- WHAT YOU WILL DO -
An exact reproduction of the lines from the one with "IC15: NAND CD4011" to the end of the data below is required. No other lines may be included.

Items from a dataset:
******
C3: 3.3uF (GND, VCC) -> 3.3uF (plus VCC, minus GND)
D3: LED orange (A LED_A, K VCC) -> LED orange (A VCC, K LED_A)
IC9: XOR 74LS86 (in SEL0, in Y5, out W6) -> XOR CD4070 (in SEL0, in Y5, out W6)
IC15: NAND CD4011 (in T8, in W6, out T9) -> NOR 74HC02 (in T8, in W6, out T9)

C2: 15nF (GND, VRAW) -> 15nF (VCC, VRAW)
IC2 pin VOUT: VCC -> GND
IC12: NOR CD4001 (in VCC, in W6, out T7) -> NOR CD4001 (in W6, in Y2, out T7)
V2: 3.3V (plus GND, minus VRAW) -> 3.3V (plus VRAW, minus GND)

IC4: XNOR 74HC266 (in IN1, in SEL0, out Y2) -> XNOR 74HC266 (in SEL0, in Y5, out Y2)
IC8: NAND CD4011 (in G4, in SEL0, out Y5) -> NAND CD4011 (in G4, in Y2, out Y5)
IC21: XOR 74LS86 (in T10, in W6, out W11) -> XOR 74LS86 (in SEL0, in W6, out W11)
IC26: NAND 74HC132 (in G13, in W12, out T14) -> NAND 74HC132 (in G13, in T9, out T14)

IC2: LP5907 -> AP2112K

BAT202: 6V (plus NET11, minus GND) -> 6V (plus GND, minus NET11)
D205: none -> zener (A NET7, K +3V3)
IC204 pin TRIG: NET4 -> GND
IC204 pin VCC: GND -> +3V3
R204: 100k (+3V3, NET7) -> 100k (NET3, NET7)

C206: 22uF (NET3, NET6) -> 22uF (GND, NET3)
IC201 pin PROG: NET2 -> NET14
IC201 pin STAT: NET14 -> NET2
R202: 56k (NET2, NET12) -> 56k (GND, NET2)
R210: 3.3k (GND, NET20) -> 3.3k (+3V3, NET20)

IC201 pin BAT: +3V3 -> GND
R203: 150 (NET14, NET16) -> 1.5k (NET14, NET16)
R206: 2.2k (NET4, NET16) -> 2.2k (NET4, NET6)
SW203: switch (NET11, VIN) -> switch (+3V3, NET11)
******
- RESULT FOR THIS EXERCISE -
IC15: NAND CD4011 (in T8, in W6, out T9) -> NOR 74HC02 (in T8, in W6, out T9)

C2: 15nF (GND, VRAW) -> 15nF (VCC, VRAW)
IC2 pin VOUT: VCC -> GND
IC12: NOR CD4001 (in VCC, in W6, out T7) -> NOR CD4001 (in W6, in Y2, out T7)
V2: 3.3V (plus GND, minus VRAW) -> 3.3V (plus VRAW, minus GND)

IC4: XNOR 74HC266 (in IN1, in SEL0, out Y2) -> XNOR 74HC266 (in SEL0, in Y5, out Y2)
IC8: NAND CD4011 (in G4, in SEL0, out Y5) -> NAND CD4011 (in G4, in Y2, out Y5)
IC21: XOR 74LS86 (in T10, in W6, out W11) -> XOR 74LS86 (in SEL0, in W6, out W11)
IC26: NAND 74HC132 (in G13, in W12, out T14) -> NAND 74HC132 (in G13, in T9, out T14)

IC2: LP5907 -> AP2112K

BAT202: 6V (plus NET11, minus GND) -> 6V (plus GND, minus NET11)
D205: none -> zener (A NET7, K +3V3)
IC204 pin TRIG: NET4 -> GND
IC204 pin VCC: GND -> +3V3
R204: 100k (+3V3, NET7) -> 100k (NET3, NET7)

C206: 22uF (NET3, NET6) -> 22uF (GND, NET3)
IC201 pin PROG: NET2 -> NET14
IC201 pin STAT: NET14 -> NET2
R202: 56k (NET2, NET12) -> 56k (GND, NET2)
R210: 3.3k (GND, NET20) -> 3.3k (+3V3, NET20)

IC201 pin BAT: +3V3 -> GND
R203: 150 (NET14, NET16) -> 1.5k (NET14, NET16)
R206: 2.2k (NET4, NET16) -> 2.2k (NET4, NET6)
SW203: switch (NET11, VIN) -> switch (+3V3, NET11)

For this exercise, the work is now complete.